### [Raw data]
[Start of section]

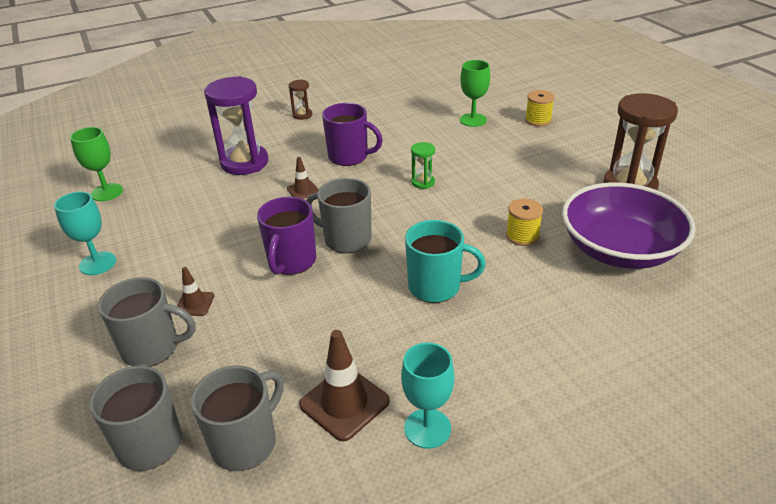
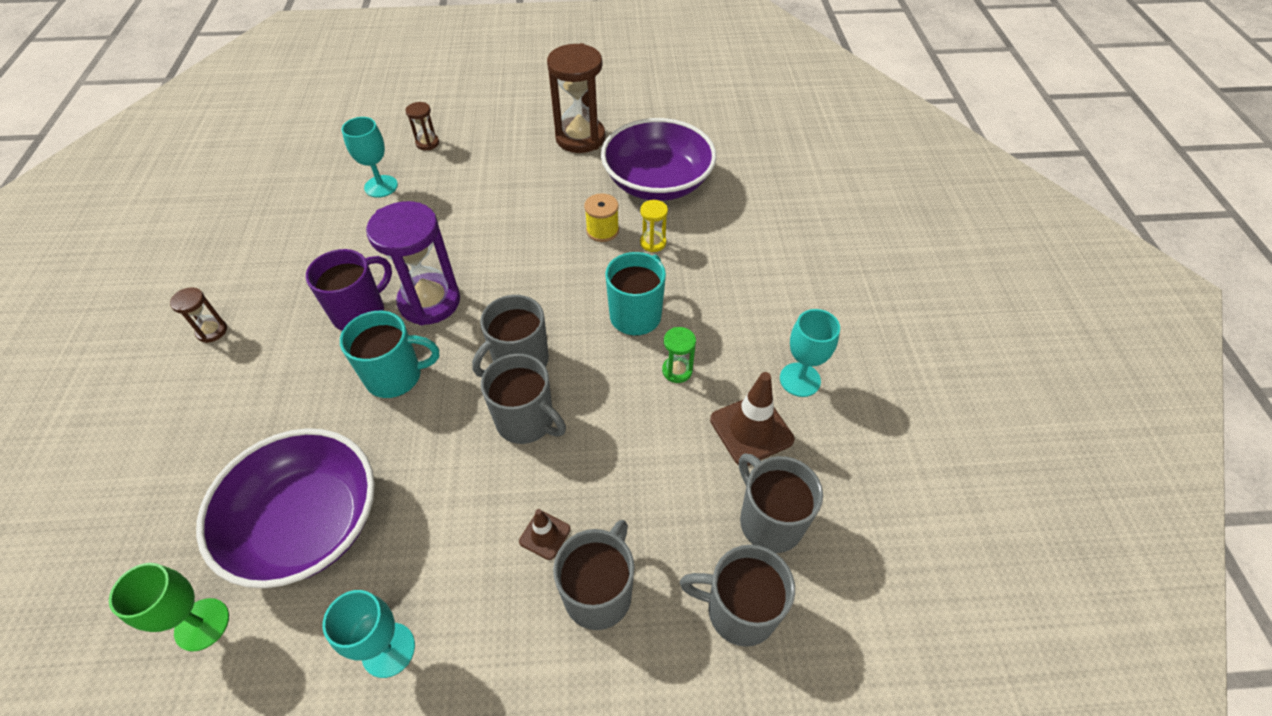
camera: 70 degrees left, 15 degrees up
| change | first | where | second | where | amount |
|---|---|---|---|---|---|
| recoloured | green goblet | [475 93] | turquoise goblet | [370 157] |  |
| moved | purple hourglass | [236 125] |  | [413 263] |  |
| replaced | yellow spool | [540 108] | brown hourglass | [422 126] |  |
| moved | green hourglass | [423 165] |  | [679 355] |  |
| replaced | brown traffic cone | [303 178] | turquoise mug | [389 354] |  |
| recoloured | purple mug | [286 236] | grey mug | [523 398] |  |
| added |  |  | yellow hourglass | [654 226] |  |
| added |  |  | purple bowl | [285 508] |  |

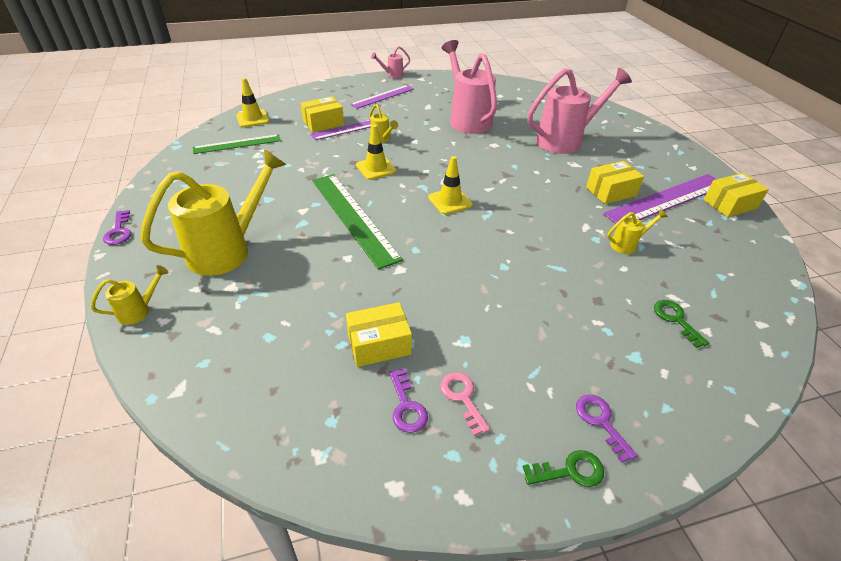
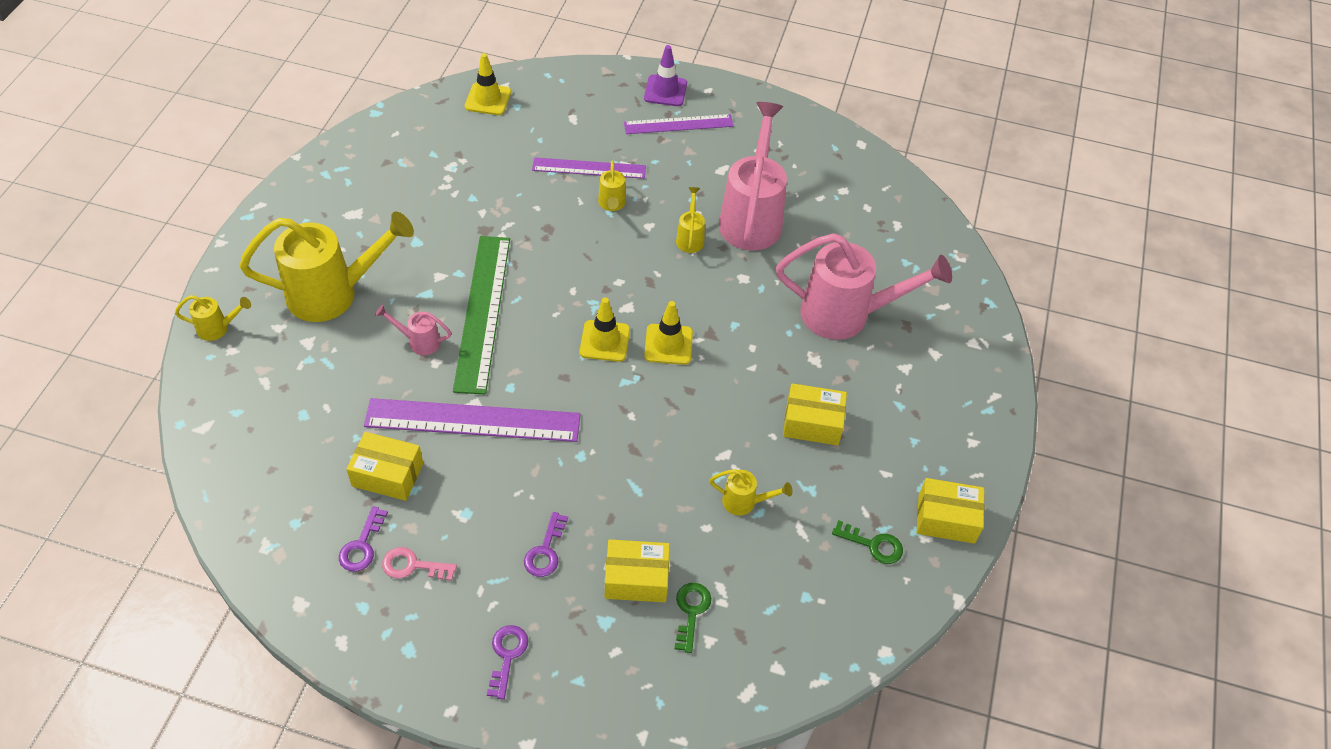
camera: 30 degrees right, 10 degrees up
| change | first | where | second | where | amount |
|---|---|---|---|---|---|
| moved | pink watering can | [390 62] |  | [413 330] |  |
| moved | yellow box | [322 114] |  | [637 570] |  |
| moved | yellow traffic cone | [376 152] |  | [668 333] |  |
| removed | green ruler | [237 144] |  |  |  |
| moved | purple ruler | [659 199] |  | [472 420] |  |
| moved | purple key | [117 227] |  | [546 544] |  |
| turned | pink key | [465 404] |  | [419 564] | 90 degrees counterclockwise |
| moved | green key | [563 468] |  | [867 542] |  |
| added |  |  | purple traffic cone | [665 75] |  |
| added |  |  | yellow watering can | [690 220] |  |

[End of section]
[Start of section]

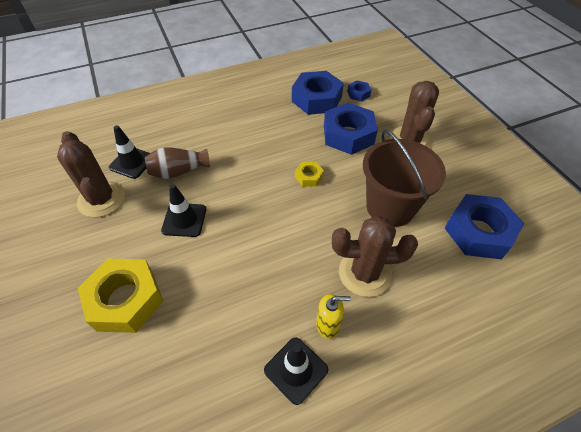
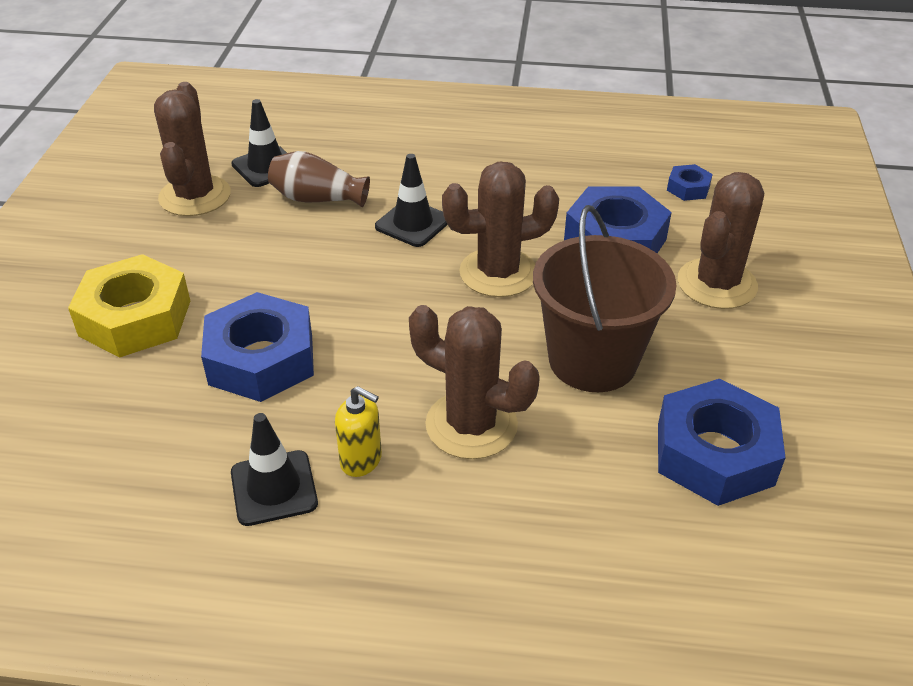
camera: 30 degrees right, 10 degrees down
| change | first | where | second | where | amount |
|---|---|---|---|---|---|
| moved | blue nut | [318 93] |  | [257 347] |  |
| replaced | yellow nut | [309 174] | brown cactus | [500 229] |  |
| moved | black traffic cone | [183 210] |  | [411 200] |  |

[End of section]
[Start of section]

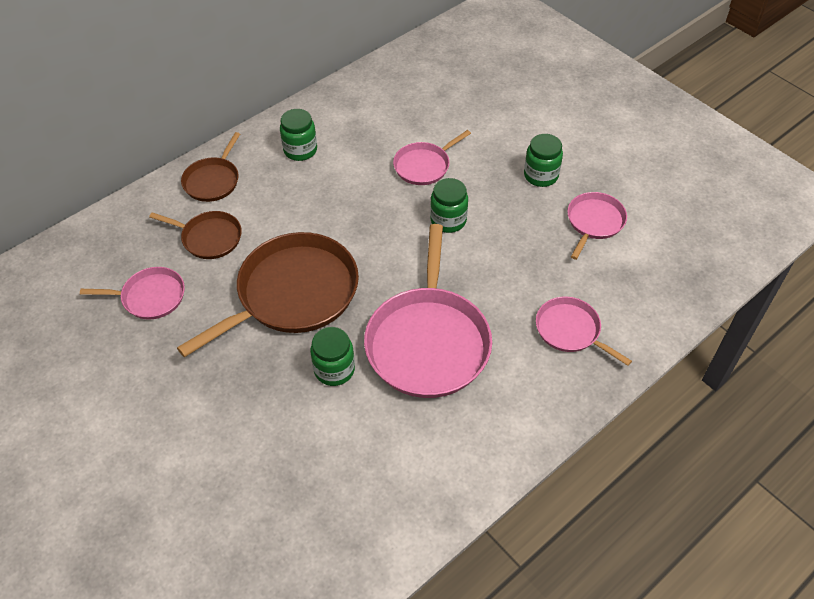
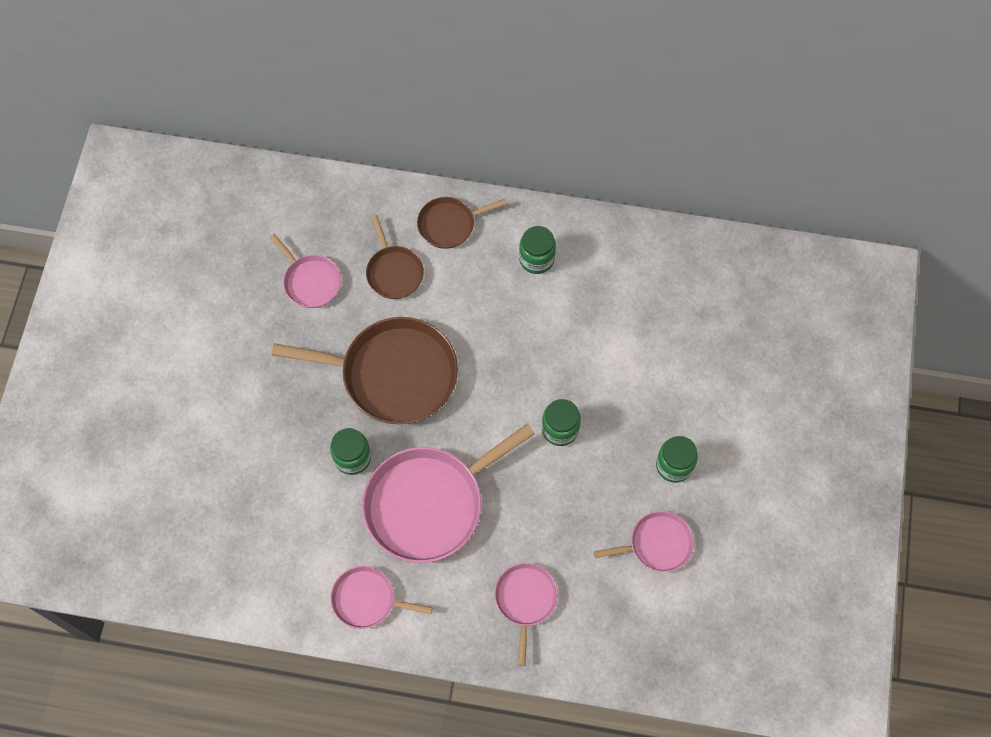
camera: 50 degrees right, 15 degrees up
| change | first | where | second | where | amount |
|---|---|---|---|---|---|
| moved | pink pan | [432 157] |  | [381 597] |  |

[End of section]

### [Problem statement]
Within the listing above, extract exactly the lines from the line with "camera: 70 degrees left, 15 degrees up" to the line with "yellow hourglass |", the two named lines included, and no others.

### [Exercise answer]
camera: 70 degrees left, 15 degrees up
| change | first | where | second | where | amount |
|---|---|---|---|---|---|
| recoloured | green goblet | [475 93] | turquoise goblet | [370 157] |  |
| moved | purple hourglass | [236 125] |  | [413 263] |  |
| replaced | yellow spool | [540 108] | brown hourglass | [422 126] |  |
| moved | green hourglass | [423 165] |  | [679 355] |  |
| replaced | brown traffic cone | [303 178] | turquoise mug | [389 354] |  |
| recoloured | purple mug | [286 236] | grey mug | [523 398] |  |
| added |  |  | yellow hourglass | [654 226] |  |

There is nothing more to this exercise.